** EXTRACTED DATA **
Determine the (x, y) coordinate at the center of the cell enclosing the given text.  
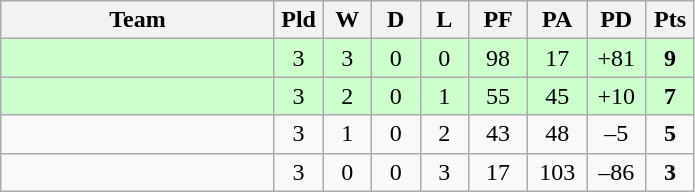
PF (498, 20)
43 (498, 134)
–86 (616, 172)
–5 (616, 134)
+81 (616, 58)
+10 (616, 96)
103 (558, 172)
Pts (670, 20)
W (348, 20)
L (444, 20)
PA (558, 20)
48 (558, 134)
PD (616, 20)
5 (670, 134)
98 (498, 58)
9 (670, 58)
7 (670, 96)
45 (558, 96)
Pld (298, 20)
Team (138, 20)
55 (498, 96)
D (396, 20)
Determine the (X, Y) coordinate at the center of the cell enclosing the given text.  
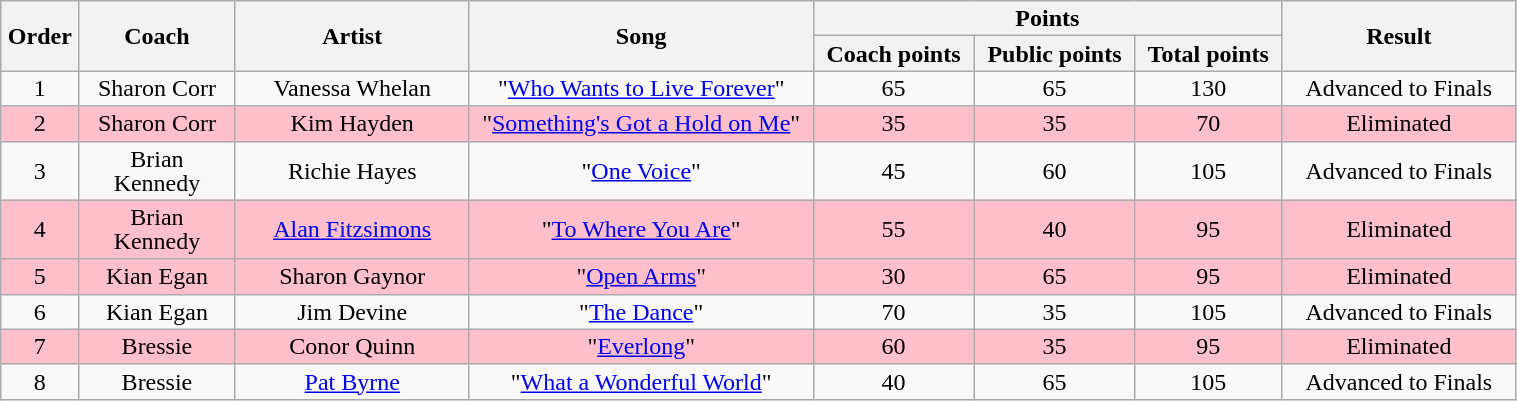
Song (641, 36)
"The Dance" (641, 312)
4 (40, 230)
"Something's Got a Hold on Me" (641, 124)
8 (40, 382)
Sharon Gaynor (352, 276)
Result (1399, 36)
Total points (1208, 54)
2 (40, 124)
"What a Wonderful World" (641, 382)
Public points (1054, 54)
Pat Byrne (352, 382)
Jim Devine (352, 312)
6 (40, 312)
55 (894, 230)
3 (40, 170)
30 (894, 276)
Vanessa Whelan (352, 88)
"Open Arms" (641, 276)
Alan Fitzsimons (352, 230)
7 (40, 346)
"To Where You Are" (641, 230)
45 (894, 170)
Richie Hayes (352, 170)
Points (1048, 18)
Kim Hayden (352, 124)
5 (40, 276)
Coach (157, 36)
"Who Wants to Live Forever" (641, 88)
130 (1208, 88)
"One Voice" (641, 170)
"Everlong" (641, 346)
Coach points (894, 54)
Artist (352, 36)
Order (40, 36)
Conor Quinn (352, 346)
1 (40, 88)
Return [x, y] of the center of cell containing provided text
---
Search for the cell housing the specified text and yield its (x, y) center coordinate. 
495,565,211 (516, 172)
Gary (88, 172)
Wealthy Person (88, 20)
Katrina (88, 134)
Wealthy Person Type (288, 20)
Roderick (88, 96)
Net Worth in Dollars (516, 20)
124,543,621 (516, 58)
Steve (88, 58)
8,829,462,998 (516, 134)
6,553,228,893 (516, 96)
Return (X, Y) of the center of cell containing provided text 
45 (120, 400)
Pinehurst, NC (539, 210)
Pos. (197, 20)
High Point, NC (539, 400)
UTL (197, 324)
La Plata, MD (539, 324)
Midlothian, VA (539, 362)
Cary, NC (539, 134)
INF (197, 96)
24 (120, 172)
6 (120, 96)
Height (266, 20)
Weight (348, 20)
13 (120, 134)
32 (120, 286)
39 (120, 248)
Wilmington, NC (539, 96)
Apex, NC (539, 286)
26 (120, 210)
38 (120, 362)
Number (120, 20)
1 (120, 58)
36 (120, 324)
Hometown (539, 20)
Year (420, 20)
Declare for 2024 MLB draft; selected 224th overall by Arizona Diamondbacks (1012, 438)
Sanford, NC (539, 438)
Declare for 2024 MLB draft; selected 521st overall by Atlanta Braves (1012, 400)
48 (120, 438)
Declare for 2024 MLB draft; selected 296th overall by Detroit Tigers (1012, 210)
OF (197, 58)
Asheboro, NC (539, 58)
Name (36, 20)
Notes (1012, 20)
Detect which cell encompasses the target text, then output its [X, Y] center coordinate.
* * *
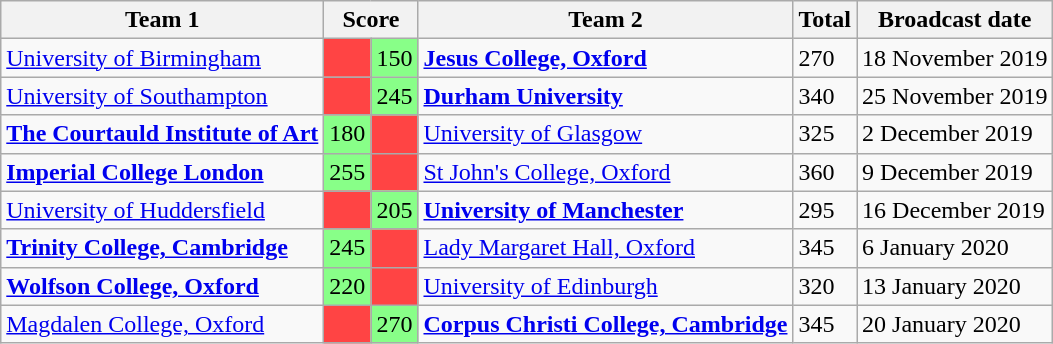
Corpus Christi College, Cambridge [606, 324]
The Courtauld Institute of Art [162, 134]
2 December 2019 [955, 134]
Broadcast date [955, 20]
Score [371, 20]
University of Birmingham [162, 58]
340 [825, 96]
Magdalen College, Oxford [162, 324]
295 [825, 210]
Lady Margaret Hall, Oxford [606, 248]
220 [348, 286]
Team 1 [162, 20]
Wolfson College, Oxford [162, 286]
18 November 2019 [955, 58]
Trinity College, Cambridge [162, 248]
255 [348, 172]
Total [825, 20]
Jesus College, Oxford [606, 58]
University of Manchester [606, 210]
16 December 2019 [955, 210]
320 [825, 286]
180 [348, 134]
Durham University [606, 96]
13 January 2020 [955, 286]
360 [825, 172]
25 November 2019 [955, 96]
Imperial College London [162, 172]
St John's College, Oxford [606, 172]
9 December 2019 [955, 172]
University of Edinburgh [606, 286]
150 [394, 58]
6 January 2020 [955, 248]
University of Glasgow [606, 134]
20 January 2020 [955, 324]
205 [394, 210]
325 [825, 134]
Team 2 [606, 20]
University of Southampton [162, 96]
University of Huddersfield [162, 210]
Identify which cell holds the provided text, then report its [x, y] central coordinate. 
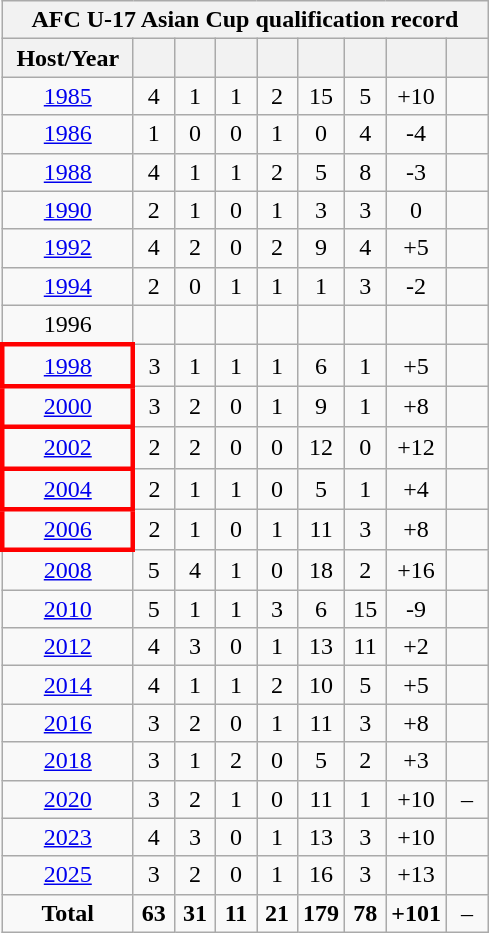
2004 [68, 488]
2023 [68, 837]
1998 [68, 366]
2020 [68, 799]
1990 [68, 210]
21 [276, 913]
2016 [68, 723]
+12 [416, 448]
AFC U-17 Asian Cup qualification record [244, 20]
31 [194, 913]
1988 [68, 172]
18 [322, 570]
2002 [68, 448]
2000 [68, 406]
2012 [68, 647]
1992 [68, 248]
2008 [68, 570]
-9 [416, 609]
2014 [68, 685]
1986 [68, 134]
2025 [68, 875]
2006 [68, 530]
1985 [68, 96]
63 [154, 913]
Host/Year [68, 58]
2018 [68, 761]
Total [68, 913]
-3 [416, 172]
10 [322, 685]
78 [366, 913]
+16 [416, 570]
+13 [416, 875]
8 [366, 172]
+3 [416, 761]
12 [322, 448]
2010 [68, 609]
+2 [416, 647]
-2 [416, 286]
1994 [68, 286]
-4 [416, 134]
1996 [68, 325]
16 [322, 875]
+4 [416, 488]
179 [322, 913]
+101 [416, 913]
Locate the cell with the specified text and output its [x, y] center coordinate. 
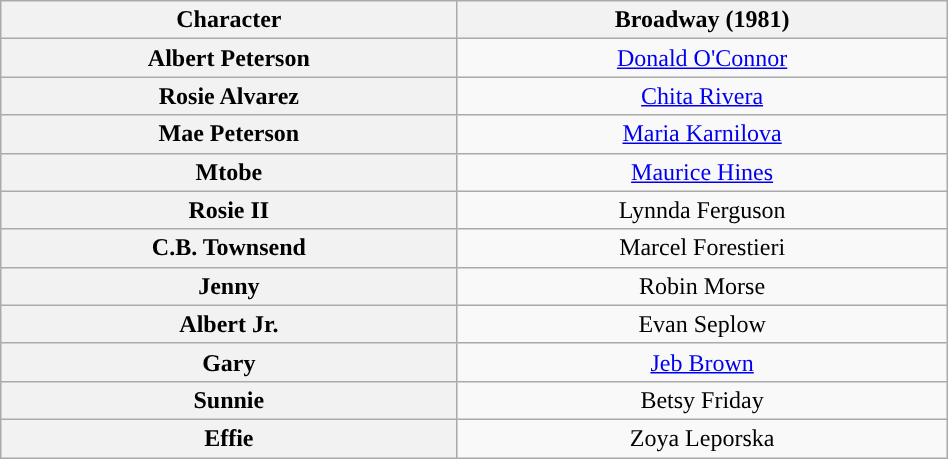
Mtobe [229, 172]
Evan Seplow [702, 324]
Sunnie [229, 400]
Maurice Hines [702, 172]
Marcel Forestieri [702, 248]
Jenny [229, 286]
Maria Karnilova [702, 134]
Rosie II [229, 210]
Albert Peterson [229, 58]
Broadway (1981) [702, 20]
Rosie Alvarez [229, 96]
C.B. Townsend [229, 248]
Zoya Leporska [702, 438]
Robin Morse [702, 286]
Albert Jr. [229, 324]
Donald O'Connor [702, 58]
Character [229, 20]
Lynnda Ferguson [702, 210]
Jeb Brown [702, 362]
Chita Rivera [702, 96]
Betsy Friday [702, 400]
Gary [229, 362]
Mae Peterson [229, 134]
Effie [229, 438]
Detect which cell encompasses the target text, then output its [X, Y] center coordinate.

** TASK DIRECTIONS **
List every line in the material above that contains the string "Albert". Case counts.

** ANSWER BELOW **
Albert Peterson [229, 58]
Albert Jr. [229, 324]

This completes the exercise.